··· PROVIDED MATERIAL

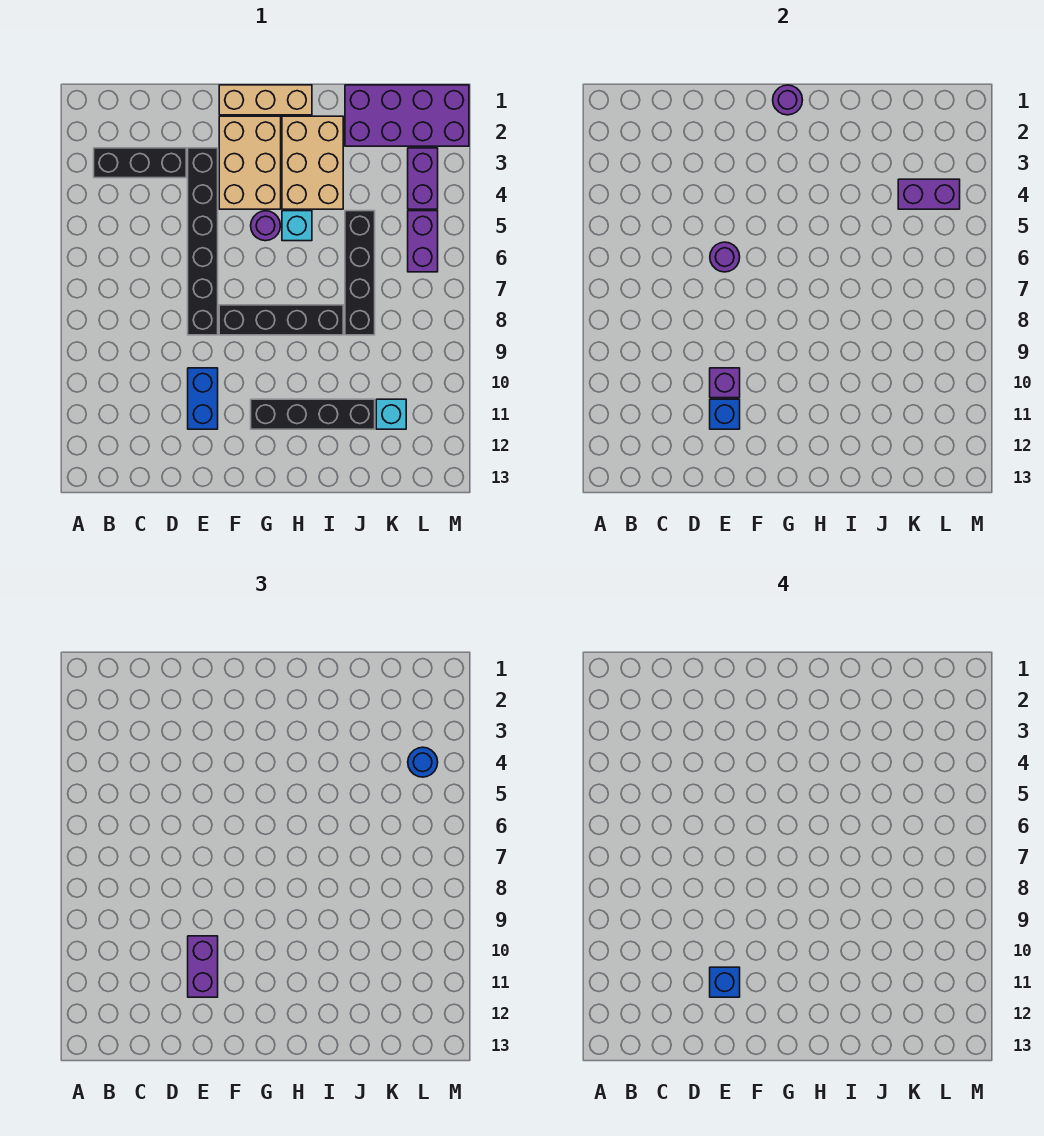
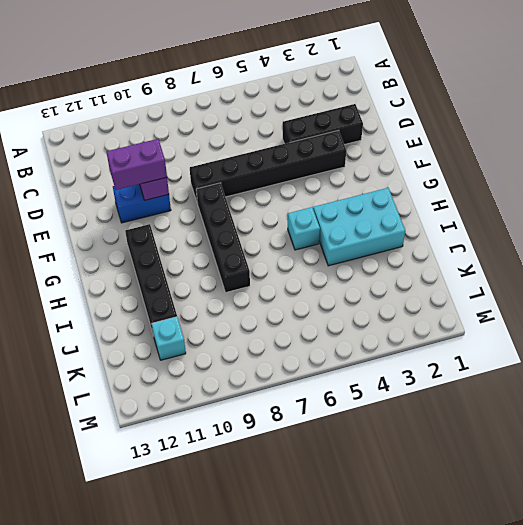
black brick D2:D4 level 1 -> black brick B3:D3 level 1
cyan brick H2:I4 level 1 -> tan brick H2:I4 level 1
none -> tan brick F1:H1 level 1
none -> tan brick F2:G4 level 1
none -> purple round brick G5 level 1

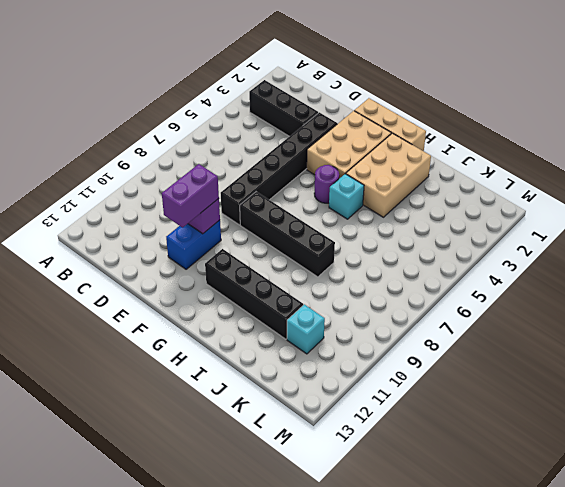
none -> purple brick J1:M2 level 1
none -> black brick J5:J8 level 1
none -> purple brick L3:L4 level 1

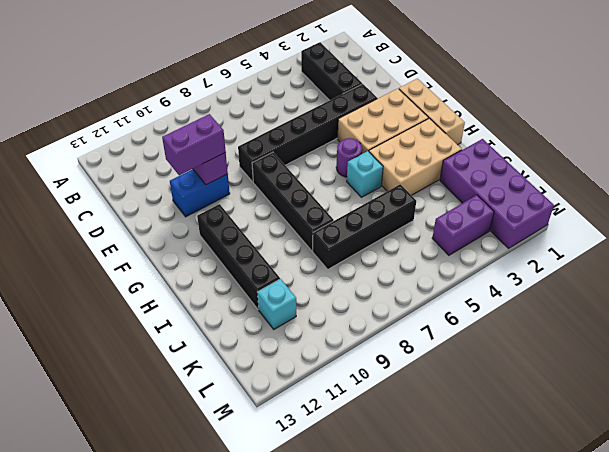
none -> purple brick L5:L6 level 1
none -> purple round brick E6 level 2
none -> blue brick E11 level 2

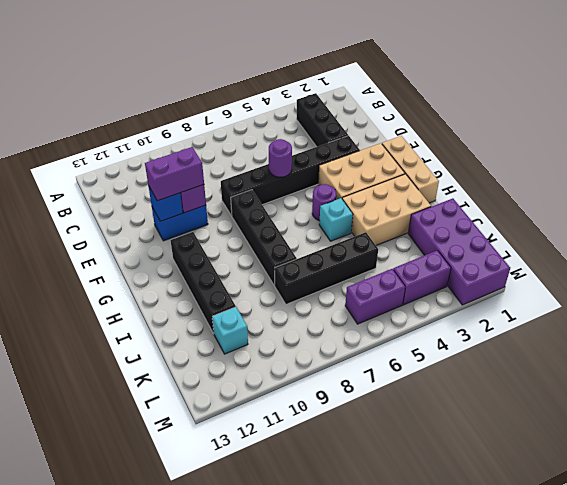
none -> purple round brick G1 level 2
none -> purple brick K4:L4 level 2
none -> blue round brick L4 level 3

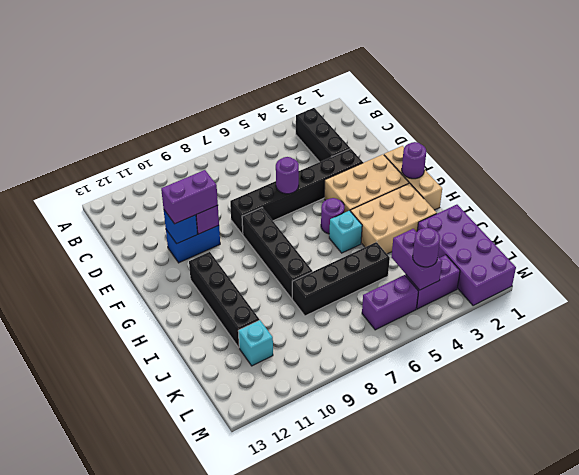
purple round brick L4 level 3 -> blue round brick L4 level 3
none -> blue brick E11 level 4

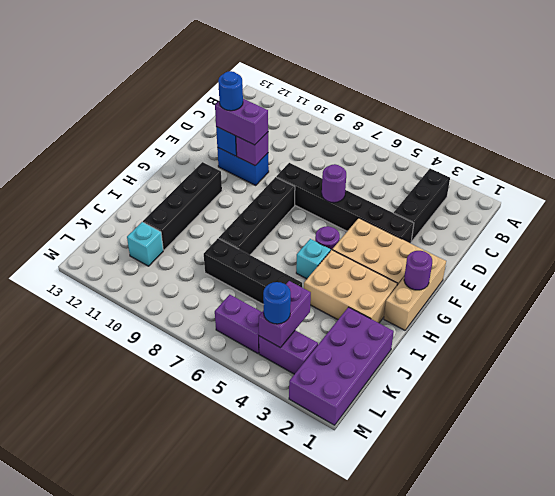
blue round brick E11 level 4 -> blue brick E11 level 4

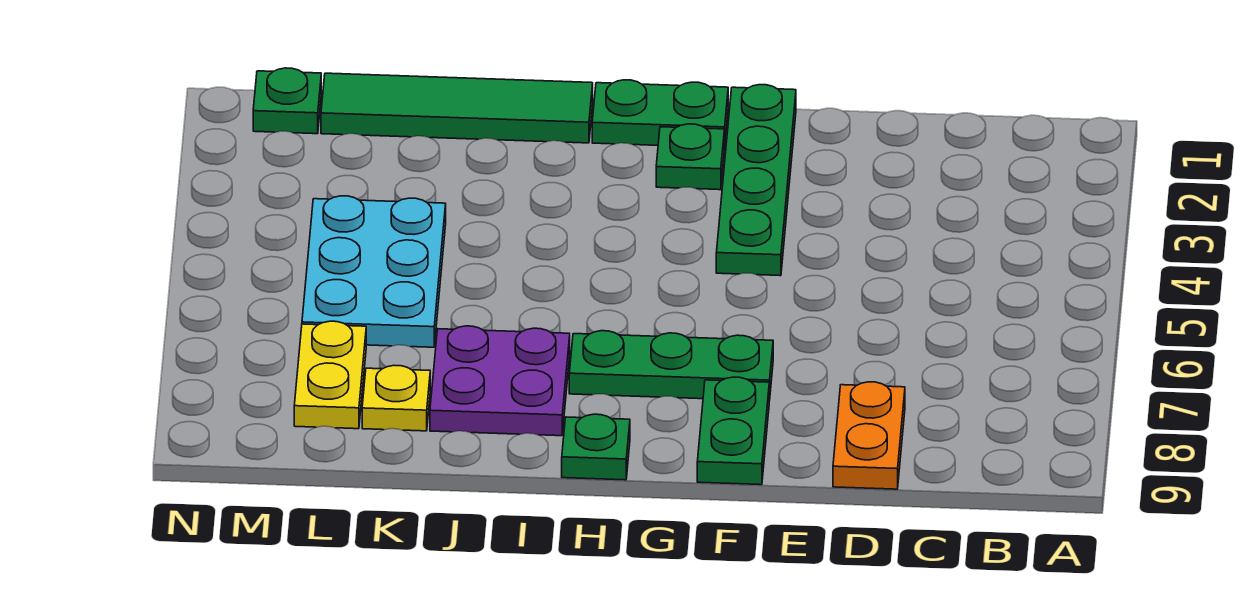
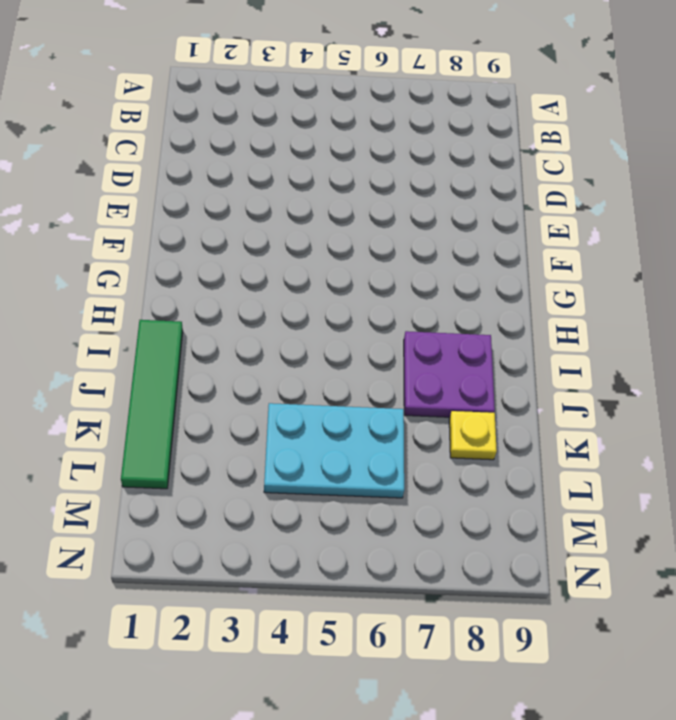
none -> orange plate D8:D9 level 1
none -> green plate F1:F4 level 1
none -> green plate F7:H7 level 1

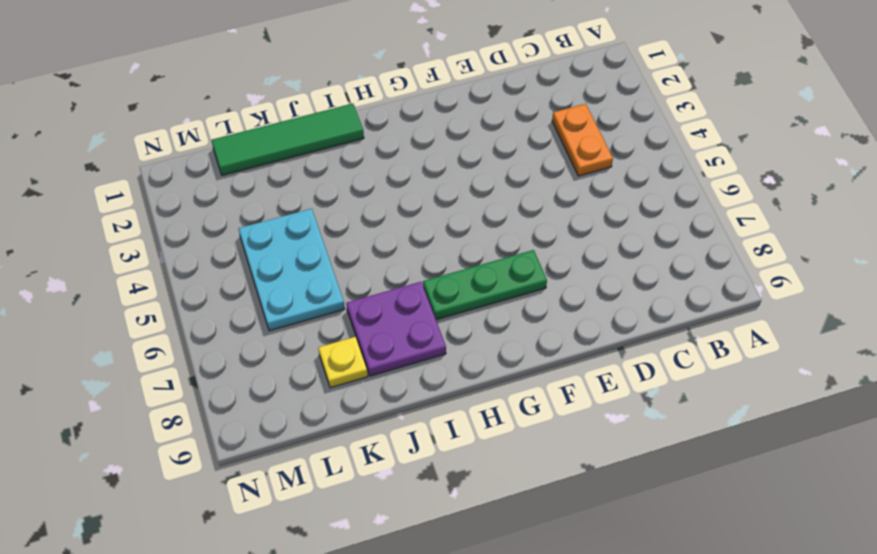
orange plate C3:C4 level 1 -> orange plate D8:D9 level 1
none -> green plate F1:F4 level 1
none -> green plate F8:F9 level 1
none -> green plate G1:H1 level 1

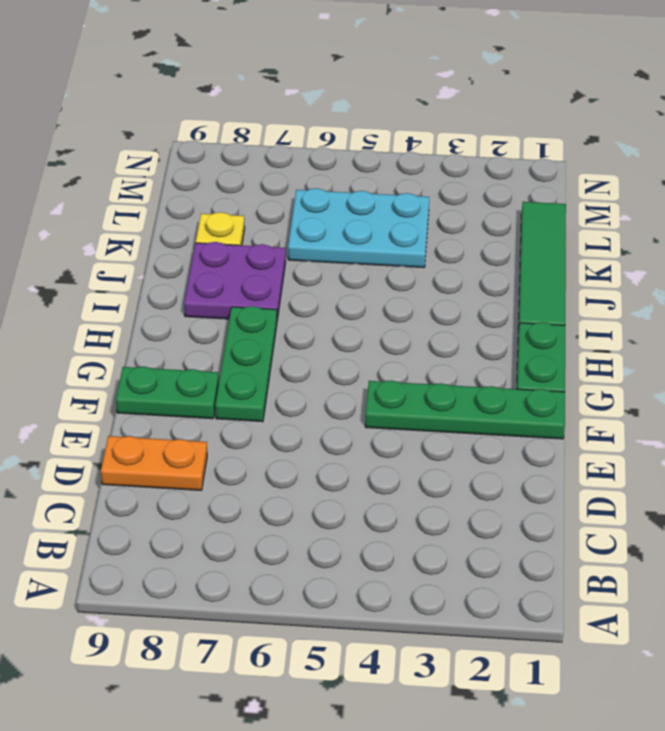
none -> green plate G2 level 1
none -> green plate H9 level 1
none -> yellow plate L7:L8 level 1

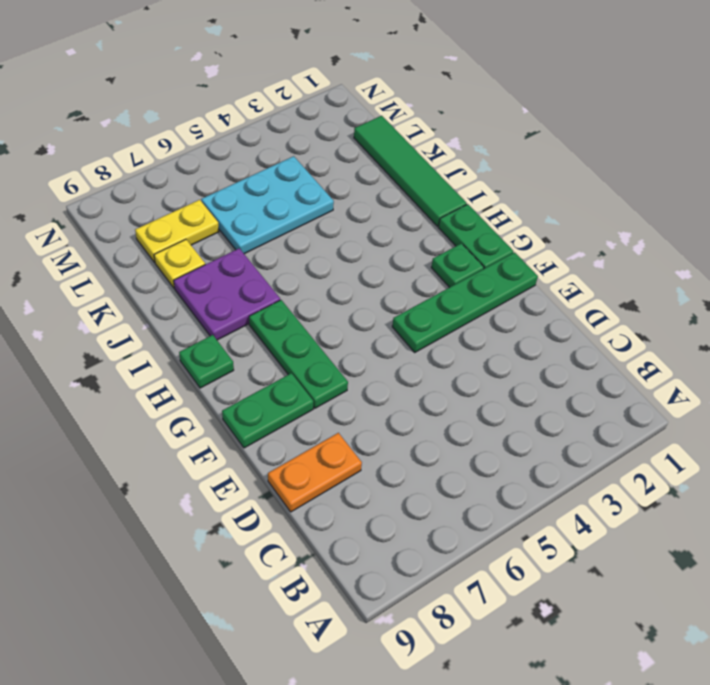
none -> green plate M1 level 1

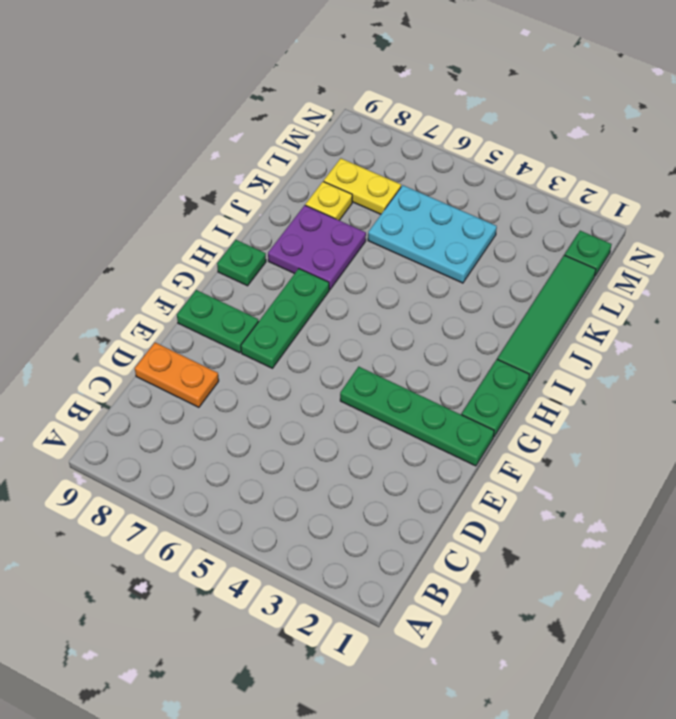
none -> green plate G2 level 1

······

> INSTRUCTIONS FOR THE TASK: Scan the entries above for the word "orange" and collect each line holding it.

> ANSWER TO THE PROBLEM:
none -> orange plate D8:D9 level 1
orange plate C3:C4 level 1 -> orange plate D8:D9 level 1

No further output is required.